- What is needed
Gather every line from the entries below that includes "apple".

************

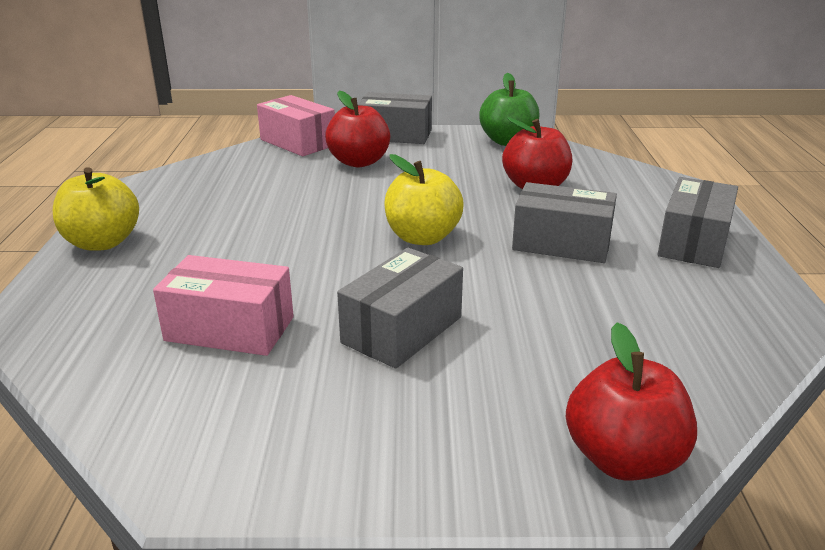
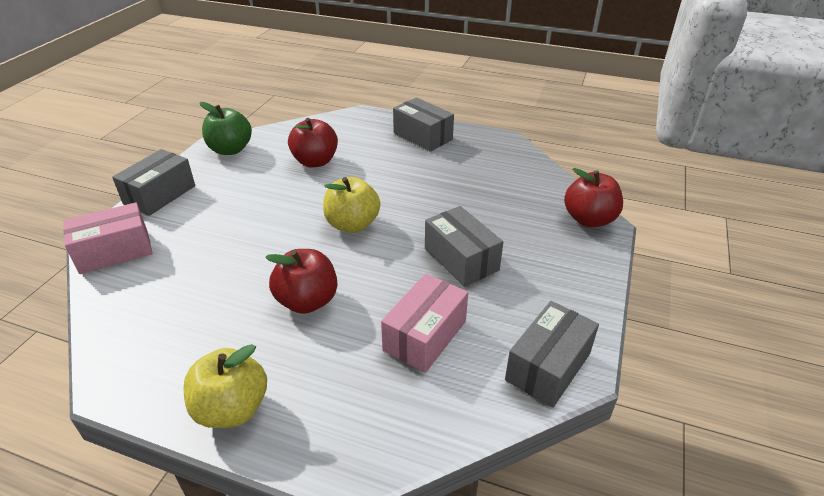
camera: 70 degrees left, 10 degrees up
(359, 162) = (197, 225): red apple -> red apple (307, 301)
(561, 243) = (396, 176): grey box -> grey box (548, 366)

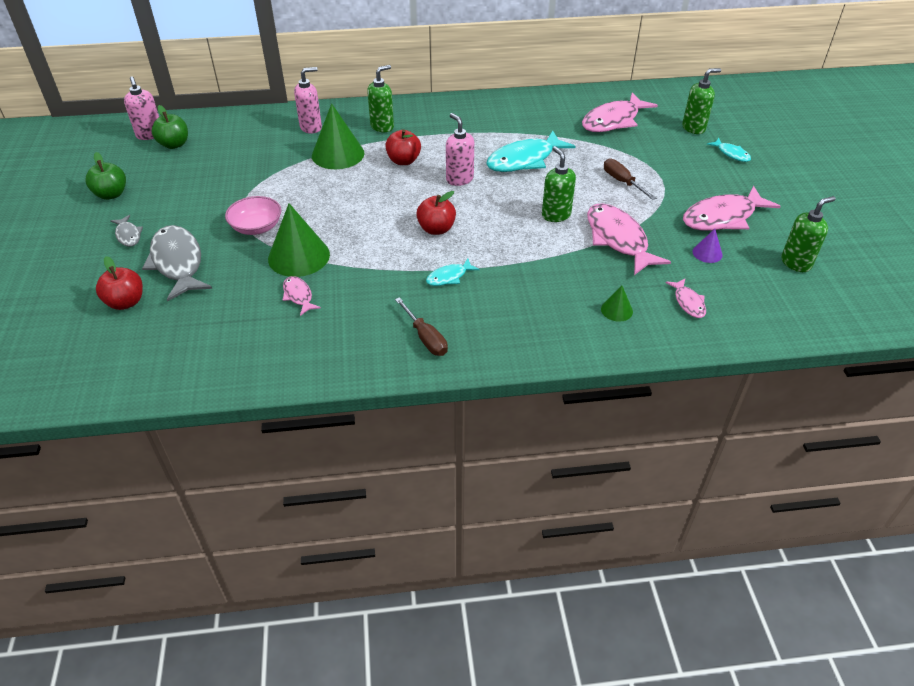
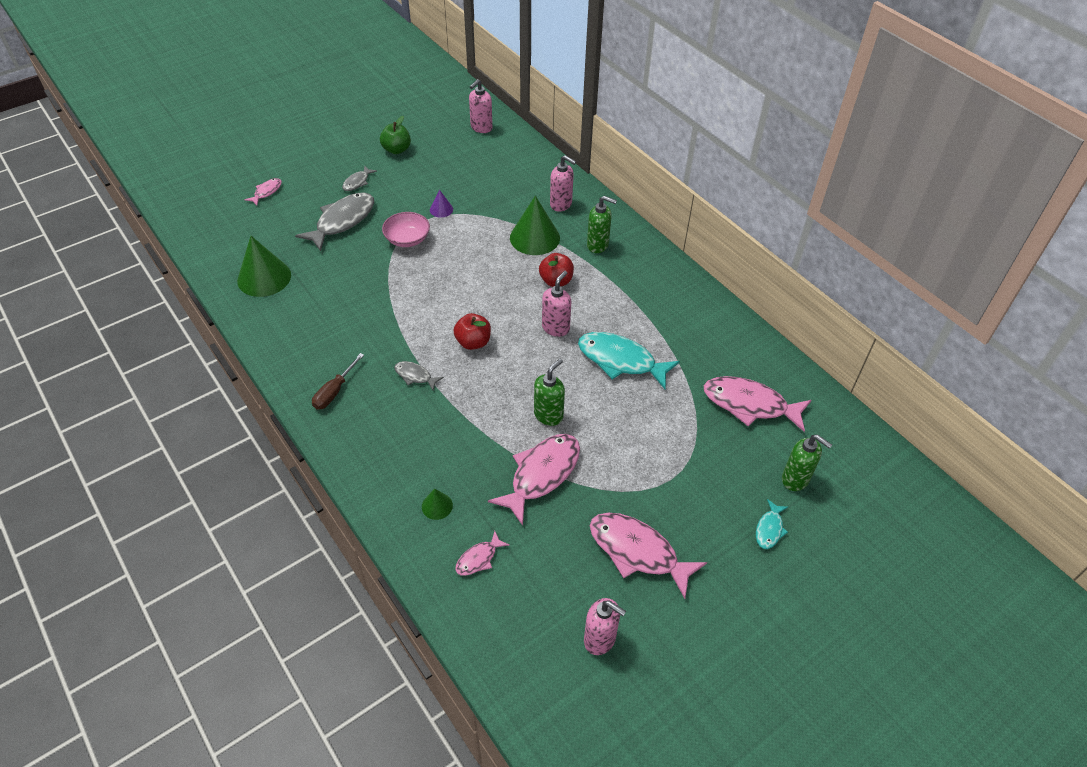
camera: 60 degrees right, 5 degrees up
(126, 302) = (288, 219): red apple -> none
(174, 144) = (478, 146): green apple -> none
(298, 296) = (342, 299): pink fish -> pink fish (266, 192)
(299, 256) = (387, 278): green cone -> green cone (264, 277)
(449, 277) = (415, 376): turquoise fish -> grey fish
(622, 182) = (640, 448): brown screwdriver -> none
(707, 253) = (566, 554): purple cone -> purple cone (441, 209)
(796, 263) = (600, 639): green soap dispenser -> pink soap dispenser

************

- Exercise solution
(359, 162) = (197, 225): red apple -> red apple (307, 301)
(126, 302) = (288, 219): red apple -> none
(174, 144) = (478, 146): green apple -> none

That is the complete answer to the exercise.